>> begin

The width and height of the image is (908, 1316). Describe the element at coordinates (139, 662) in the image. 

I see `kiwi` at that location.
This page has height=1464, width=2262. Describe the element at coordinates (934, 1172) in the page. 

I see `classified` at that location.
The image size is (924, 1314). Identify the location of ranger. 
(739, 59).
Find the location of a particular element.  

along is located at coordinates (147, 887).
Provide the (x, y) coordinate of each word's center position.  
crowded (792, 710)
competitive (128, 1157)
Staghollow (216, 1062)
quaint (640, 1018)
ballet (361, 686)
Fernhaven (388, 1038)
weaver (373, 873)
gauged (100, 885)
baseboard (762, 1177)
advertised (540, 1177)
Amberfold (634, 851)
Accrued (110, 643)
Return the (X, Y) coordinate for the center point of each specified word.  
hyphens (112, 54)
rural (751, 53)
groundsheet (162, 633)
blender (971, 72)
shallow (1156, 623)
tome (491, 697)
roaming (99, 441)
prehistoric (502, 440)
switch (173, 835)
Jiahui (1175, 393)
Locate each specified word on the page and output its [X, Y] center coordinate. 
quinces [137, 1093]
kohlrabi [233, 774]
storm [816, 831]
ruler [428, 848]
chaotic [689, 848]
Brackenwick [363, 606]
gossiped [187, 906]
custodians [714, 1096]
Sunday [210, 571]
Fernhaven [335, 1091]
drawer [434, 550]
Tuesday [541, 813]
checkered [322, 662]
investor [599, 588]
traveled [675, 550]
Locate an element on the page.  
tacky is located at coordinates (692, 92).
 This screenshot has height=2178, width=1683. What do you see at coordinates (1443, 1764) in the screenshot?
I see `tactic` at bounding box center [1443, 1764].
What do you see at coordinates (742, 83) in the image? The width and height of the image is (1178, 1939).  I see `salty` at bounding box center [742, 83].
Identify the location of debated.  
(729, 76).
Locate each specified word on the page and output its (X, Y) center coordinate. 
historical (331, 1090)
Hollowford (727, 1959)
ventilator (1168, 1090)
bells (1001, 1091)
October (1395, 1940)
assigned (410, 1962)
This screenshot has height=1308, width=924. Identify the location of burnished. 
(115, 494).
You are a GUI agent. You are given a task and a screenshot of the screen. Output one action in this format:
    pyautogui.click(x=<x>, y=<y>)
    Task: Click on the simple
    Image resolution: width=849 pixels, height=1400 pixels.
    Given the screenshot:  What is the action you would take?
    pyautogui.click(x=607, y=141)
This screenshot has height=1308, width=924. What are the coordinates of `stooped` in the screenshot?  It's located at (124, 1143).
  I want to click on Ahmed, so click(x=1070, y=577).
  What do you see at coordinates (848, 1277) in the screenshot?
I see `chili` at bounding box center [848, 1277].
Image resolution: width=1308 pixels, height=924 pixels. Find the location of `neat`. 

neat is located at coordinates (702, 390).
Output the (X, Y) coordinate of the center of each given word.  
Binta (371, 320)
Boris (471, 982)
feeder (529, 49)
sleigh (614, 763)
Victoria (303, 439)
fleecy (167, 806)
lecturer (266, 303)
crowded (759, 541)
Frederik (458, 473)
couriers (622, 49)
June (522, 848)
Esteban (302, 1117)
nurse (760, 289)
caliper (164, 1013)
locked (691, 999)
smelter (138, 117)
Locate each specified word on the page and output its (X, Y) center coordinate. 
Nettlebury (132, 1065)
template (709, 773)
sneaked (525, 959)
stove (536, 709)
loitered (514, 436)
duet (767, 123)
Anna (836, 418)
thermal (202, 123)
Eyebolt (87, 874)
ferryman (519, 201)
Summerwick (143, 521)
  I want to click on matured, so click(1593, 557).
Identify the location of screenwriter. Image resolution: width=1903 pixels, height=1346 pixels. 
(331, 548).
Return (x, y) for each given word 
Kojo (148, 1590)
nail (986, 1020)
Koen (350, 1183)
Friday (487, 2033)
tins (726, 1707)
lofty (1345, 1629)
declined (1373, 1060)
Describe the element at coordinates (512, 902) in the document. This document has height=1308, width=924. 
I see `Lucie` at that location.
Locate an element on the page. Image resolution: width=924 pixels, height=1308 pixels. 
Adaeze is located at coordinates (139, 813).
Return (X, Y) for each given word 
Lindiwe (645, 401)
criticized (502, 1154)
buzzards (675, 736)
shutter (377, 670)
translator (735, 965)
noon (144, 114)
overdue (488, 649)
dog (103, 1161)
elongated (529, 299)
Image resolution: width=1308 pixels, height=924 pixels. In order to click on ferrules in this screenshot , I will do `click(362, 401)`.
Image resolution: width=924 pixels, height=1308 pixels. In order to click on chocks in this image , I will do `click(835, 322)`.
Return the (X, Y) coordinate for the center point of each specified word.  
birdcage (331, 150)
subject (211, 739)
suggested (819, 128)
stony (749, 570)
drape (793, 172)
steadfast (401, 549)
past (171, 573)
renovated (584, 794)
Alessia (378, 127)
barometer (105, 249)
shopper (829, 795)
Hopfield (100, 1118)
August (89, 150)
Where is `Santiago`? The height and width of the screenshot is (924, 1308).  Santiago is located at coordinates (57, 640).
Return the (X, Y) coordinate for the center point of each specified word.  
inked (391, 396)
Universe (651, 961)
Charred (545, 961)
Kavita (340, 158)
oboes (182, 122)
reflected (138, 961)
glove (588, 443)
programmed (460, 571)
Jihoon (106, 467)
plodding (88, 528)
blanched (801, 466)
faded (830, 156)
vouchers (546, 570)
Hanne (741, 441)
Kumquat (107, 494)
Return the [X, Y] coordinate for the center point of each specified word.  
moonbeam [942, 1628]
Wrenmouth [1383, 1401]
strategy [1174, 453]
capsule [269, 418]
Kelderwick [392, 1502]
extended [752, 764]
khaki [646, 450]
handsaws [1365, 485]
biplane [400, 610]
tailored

>> end

Problem details - Print all of the material above verbatim, reproducing every line without alteration.

Complete answer -
The width and height of the image is (908, 1316). Describe the element at coordinates (139, 662) in the image. 

I see `kiwi` at that location.
This page has height=1464, width=2262. Describe the element at coordinates (934, 1172) in the page. 

I see `classified` at that location.
The image size is (924, 1314). Identify the location of ranger. 
(739, 59).
Find the location of a particular element.  

along is located at coordinates (147, 887).
Provide the (x, y) coordinate of each word's center position.  
crowded (792, 710)
competitive (128, 1157)
Staghollow (216, 1062)
quaint (640, 1018)
ballet (361, 686)
Fernhaven (388, 1038)
weaver (373, 873)
gauged (100, 885)
baseboard (762, 1177)
advertised (540, 1177)
Amberfold (634, 851)
Accrued (110, 643)
Return the (X, Y) coordinate for the center point of each specified word.  
hyphens (112, 54)
rural (751, 53)
groundsheet (162, 633)
blender (971, 72)
shallow (1156, 623)
tome (491, 697)
roaming (99, 441)
prehistoric (502, 440)
switch (173, 835)
Jiahui (1175, 393)
Locate each specified word on the page and output its [X, Y] center coordinate. 
quinces [137, 1093]
kohlrabi [233, 774]
storm [816, 831]
ruler [428, 848]
chaotic [689, 848]
Brackenwick [363, 606]
gossiped [187, 906]
custodians [714, 1096]
Sunday [210, 571]
Fernhaven [335, 1091]
drawer [434, 550]
Tuesday [541, 813]
checkered [322, 662]
investor [599, 588]
traveled [675, 550]
Locate an element on the page.  
tacky is located at coordinates (692, 92).
 This screenshot has height=2178, width=1683. What do you see at coordinates (1443, 1764) in the screenshot?
I see `tactic` at bounding box center [1443, 1764].
What do you see at coordinates (742, 83) in the image? The width and height of the image is (1178, 1939).  I see `salty` at bounding box center [742, 83].
Identify the location of debated.  
(729, 76).
Locate each specified word on the page and output its (X, Y) center coordinate. 
historical (331, 1090)
Hollowford (727, 1959)
ventilator (1168, 1090)
bells (1001, 1091)
October (1395, 1940)
assigned (410, 1962)
This screenshot has height=1308, width=924. Identify the location of burnished. 
(115, 494).
You are a GUI agent. You are given a task and a screenshot of the screen. Output one action in this format:
    pyautogui.click(x=<x>, y=<y>)
    Task: Click on the simple
    Image resolution: width=849 pixels, height=1400 pixels.
    Given the screenshot:  What is the action you would take?
    pyautogui.click(x=607, y=141)
This screenshot has height=1308, width=924. What are the coordinates of `stooped` in the screenshot?  It's located at (124, 1143).
  I want to click on Ahmed, so click(x=1070, y=577).
  What do you see at coordinates (848, 1277) in the screenshot?
I see `chili` at bounding box center [848, 1277].
Image resolution: width=1308 pixels, height=924 pixels. Find the location of `neat`. 

neat is located at coordinates (702, 390).
Output the (X, Y) coordinate of the center of each given word.  
Binta (371, 320)
Boris (471, 982)
feeder (529, 49)
sleigh (614, 763)
Victoria (303, 439)
fleecy (167, 806)
lecturer (266, 303)
crowded (759, 541)
Frederik (458, 473)
couriers (622, 49)
June (522, 848)
Esteban (302, 1117)
nurse (760, 289)
caliper (164, 1013)
locked (691, 999)
smelter (138, 117)
Locate each specified word on the page and output its (X, Y) center coordinate. 
Nettlebury (132, 1065)
template (709, 773)
sneaked (525, 959)
stove (536, 709)
loitered (514, 436)
duet (767, 123)
Anna (836, 418)
thermal (202, 123)
Eyebolt (87, 874)
ferryman (519, 201)
Summerwick (143, 521)
  I want to click on matured, so click(1593, 557).
Identify the location of screenwriter. Image resolution: width=1903 pixels, height=1346 pixels. 
(331, 548).
Return (x, y) for each given word 
Kojo (148, 1590)
nail (986, 1020)
Koen (350, 1183)
Friday (487, 2033)
tins (726, 1707)
lofty (1345, 1629)
declined (1373, 1060)
Describe the element at coordinates (512, 902) in the document. This document has height=1308, width=924. 
I see `Lucie` at that location.
Locate an element on the page. Image resolution: width=924 pixels, height=1308 pixels. 
Adaeze is located at coordinates (139, 813).
Return (X, Y) for each given word 
Lindiwe (645, 401)
criticized (502, 1154)
buzzards (675, 736)
shutter (377, 670)
translator (735, 965)
noon (144, 114)
overdue (488, 649)
dog (103, 1161)
elongated (529, 299)
Image resolution: width=1308 pixels, height=924 pixels. In order to click on ferrules in this screenshot , I will do `click(362, 401)`.
Image resolution: width=924 pixels, height=1308 pixels. In order to click on chocks in this image , I will do `click(835, 322)`.
Return the (X, Y) coordinate for the center point of each specified word.  
birdcage (331, 150)
subject (211, 739)
suggested (819, 128)
stony (749, 570)
drape (793, 172)
steadfast (401, 549)
past (171, 573)
renovated (584, 794)
Alessia (378, 127)
barometer (105, 249)
shopper (829, 795)
Hopfield (100, 1118)
August (89, 150)
Where is `Santiago`? The height and width of the screenshot is (924, 1308).  Santiago is located at coordinates (57, 640).
Return the (X, Y) coordinate for the center point of each specified word.  
inked (391, 396)
Universe (651, 961)
Charred (545, 961)
Kavita (340, 158)
oboes (182, 122)
reflected (138, 961)
glove (588, 443)
programmed (460, 571)
Jihoon (106, 467)
plodding (88, 528)
blanched (801, 466)
faded (830, 156)
vouchers (546, 570)
Hanne (741, 441)
Kumquat (107, 494)
Return the [X, Y] coordinate for the center point of each specified word.  
moonbeam [942, 1628]
Wrenmouth [1383, 1401]
strategy [1174, 453]
capsule [269, 418]
Kelderwick [392, 1502]
extended [752, 764]
khaki [646, 450]
handsaws [1365, 485]
biplane [400, 610]
tailored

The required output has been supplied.